[Content revision data]
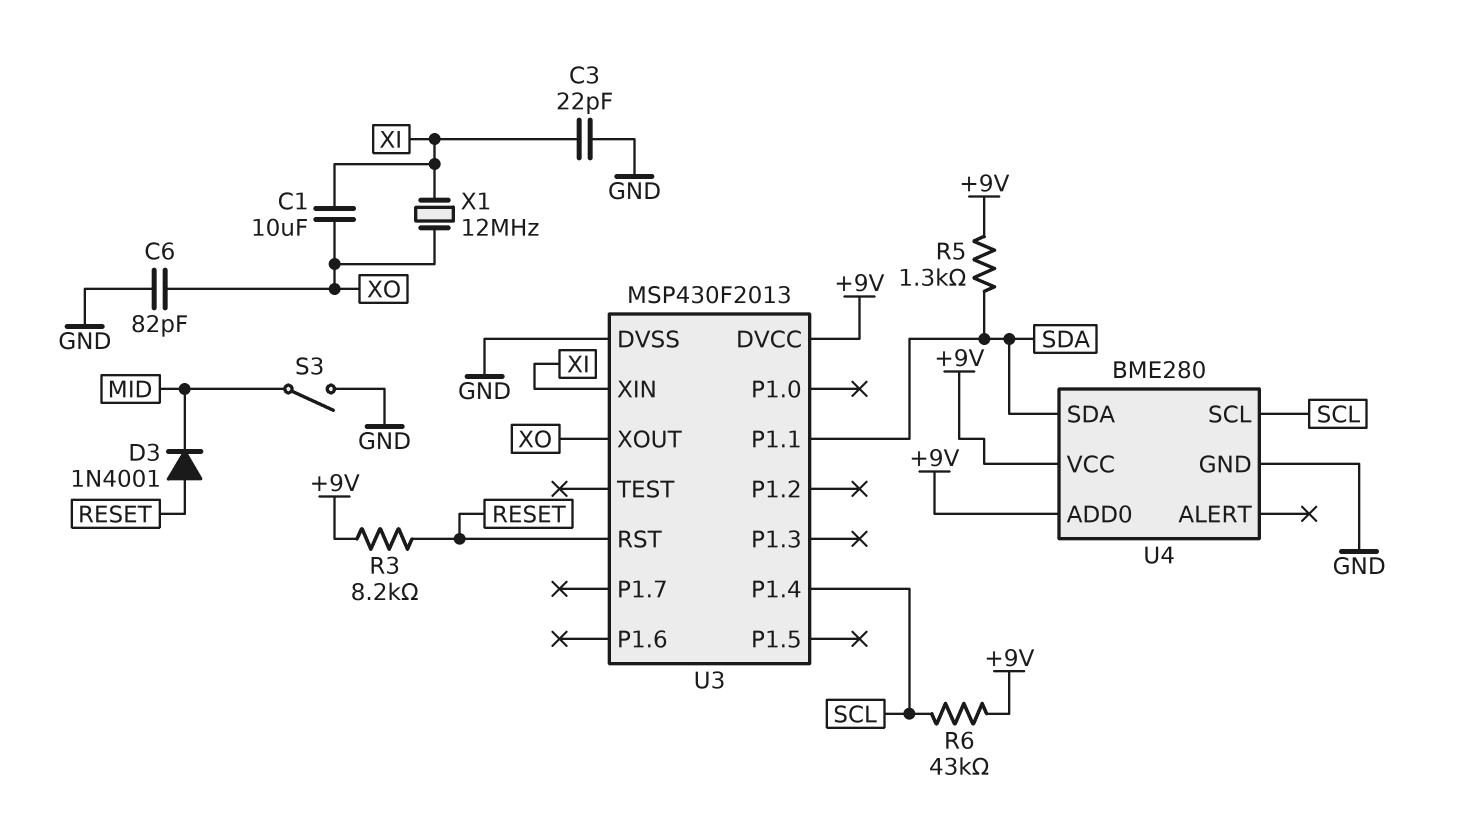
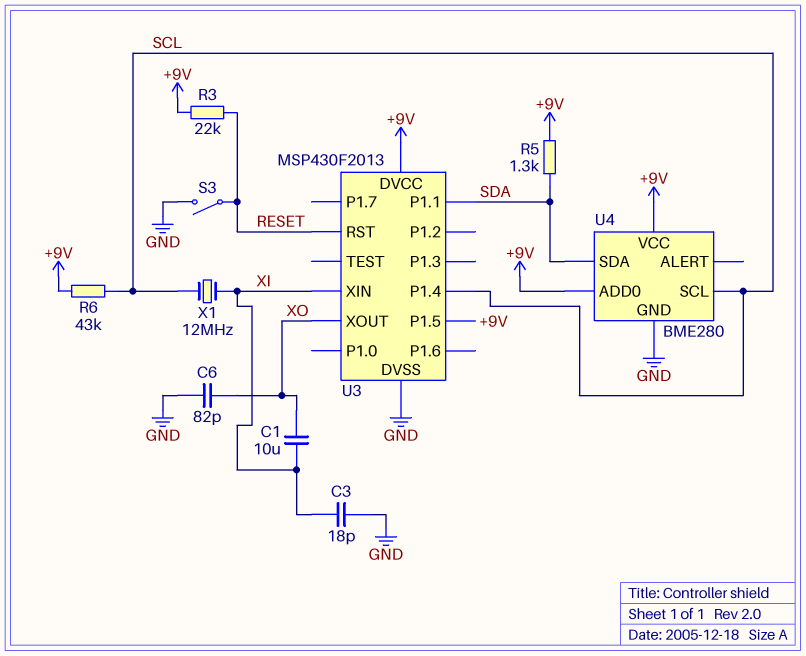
C3: 22pF (GND, XI) -> 18pF (GND, XI)
D3: diode 1N4001 (A RESET, K MID) -> none
R3: 8.2k (+9V, RESET) -> 22k (+9V, RESET)
S3: switch (GND, MID) -> switch (GND, RESET)
U3 pin P1.5: none -> +9V
X1: 12MHz (XI, XO) -> 12MHz (SCL, XI)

__Requirement__
Please print an exact copy of the records, with no pictures.

__Answer section__
C3: 22pF (GND, XI) -> 18pF (GND, XI)
D3: diode 1N4001 (A RESET, K MID) -> none
R3: 8.2k (+9V, RESET) -> 22k (+9V, RESET)
S3: switch (GND, MID) -> switch (GND, RESET)
U3 pin P1.5: none -> +9V
X1: 12MHz (XI, XO) -> 12MHz (SCL, XI)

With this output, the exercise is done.